Your objective: Once you reach the line containing "IC104 pin DIS: NET6 -> NET18" in the data below, restate each line word for word up to and including the one containing "Y201: 25MHz (XI, XO) -> 32.768kHz (XI, XO)".

•••••

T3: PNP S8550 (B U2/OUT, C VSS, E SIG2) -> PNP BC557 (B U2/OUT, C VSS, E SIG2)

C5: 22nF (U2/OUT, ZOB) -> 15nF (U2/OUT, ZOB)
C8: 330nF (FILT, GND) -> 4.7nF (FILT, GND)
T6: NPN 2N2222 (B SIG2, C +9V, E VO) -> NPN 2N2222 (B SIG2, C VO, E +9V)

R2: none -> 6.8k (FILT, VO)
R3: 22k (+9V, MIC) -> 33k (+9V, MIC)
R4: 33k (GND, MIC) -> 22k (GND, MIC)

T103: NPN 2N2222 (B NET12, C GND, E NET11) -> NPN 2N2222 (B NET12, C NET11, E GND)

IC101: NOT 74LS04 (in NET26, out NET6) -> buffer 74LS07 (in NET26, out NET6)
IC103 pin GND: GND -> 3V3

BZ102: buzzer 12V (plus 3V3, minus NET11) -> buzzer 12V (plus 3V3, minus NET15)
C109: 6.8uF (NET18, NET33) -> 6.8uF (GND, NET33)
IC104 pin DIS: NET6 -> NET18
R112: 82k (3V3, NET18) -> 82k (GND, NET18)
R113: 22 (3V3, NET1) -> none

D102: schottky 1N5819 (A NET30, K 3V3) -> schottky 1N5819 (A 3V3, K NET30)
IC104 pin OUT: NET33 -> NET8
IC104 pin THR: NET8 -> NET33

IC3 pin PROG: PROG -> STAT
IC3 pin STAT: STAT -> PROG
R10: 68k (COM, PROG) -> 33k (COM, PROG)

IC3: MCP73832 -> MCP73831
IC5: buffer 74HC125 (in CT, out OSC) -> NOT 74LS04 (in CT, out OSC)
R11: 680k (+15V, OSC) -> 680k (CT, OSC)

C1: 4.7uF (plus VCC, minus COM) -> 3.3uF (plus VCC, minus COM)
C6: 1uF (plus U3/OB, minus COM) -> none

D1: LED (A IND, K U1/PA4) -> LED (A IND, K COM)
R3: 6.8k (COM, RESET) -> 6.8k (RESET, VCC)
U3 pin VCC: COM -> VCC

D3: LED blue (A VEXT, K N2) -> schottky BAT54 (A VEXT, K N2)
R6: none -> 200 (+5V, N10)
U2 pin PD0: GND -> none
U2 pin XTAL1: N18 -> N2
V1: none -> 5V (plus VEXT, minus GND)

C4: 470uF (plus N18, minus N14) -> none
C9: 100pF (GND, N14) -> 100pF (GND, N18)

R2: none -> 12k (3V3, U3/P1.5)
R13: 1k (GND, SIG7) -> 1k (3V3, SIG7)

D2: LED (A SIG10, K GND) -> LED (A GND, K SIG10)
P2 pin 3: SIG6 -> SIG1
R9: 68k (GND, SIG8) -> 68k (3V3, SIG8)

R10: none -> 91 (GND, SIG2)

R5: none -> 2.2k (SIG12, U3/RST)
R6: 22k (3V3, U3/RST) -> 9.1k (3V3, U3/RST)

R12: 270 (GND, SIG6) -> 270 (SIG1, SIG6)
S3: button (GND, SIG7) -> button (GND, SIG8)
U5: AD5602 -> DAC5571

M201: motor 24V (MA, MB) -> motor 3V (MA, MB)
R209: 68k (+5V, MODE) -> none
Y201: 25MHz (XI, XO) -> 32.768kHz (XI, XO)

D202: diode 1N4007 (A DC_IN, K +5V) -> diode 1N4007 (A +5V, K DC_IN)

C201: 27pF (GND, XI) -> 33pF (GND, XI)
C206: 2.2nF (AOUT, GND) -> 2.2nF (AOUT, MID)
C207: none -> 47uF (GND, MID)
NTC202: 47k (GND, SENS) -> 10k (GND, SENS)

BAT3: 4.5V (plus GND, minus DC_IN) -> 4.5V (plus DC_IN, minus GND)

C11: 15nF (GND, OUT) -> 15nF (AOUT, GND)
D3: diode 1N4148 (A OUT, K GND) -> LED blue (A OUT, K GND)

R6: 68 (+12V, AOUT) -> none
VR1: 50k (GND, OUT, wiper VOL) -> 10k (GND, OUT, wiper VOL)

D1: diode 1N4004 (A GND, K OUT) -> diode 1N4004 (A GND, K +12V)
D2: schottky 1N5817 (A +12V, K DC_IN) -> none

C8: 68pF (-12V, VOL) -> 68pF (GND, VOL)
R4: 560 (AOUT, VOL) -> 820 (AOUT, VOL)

•••••

Output of the task:
IC104 pin DIS: NET6 -> NET18
R112: 82k (3V3, NET18) -> 82k (GND, NET18)
R113: 22 (3V3, NET1) -> none

D102: schottky 1N5819 (A NET30, K 3V3) -> schottky 1N5819 (A 3V3, K NET30)
IC104 pin OUT: NET33 -> NET8
IC104 pin THR: NET8 -> NET33

IC3 pin PROG: PROG -> STAT
IC3 pin STAT: STAT -> PROG
R10: 68k (COM, PROG) -> 33k (COM, PROG)

IC3: MCP73832 -> MCP73831
IC5: buffer 74HC125 (in CT, out OSC) -> NOT 74LS04 (in CT, out OSC)
R11: 680k (+15V, OSC) -> 680k (CT, OSC)

C1: 4.7uF (plus VCC, minus COM) -> 3.3uF (plus VCC, minus COM)
C6: 1uF (plus U3/OB, minus COM) -> none

D1: LED (A IND, K U1/PA4) -> LED (A IND, K COM)
R3: 6.8k (COM, RESET) -> 6.8k (RESET, VCC)
U3 pin VCC: COM -> VCC

D3: LED blue (A VEXT, K N2) -> schottky BAT54 (A VEXT, K N2)
R6: none -> 200 (+5V, N10)
U2 pin PD0: GND -> none
U2 pin XTAL1: N18 -> N2
V1: none -> 5V (plus VEXT, minus GND)

C4: 470uF (plus N18, minus N14) -> none
C9: 100pF (GND, N14) -> 100pF (GND, N18)

R2: none -> 12k (3V3, U3/P1.5)
R13: 1k (GND, SIG7) -> 1k (3V3, SIG7)

D2: LED (A SIG10, K GND) -> LED (A GND, K SIG10)
P2 pin 3: SIG6 -> SIG1
R9: 68k (GND, SIG8) -> 68k (3V3, SIG8)

R10: none -> 91 (GND, SIG2)

R5: none -> 2.2k (SIG12, U3/RST)
R6: 22k (3V3, U3/RST) -> 9.1k (3V3, U3/RST)

R12: 270 (GND, SIG6) -> 270 (SIG1, SIG6)
S3: button (GND, SIG7) -> button (GND, SIG8)
U5: AD5602 -> DAC5571

M201: motor 24V (MA, MB) -> motor 3V (MA, MB)
R209: 68k (+5V, MODE) -> none
Y201: 25MHz (XI, XO) -> 32.768kHz (XI, XO)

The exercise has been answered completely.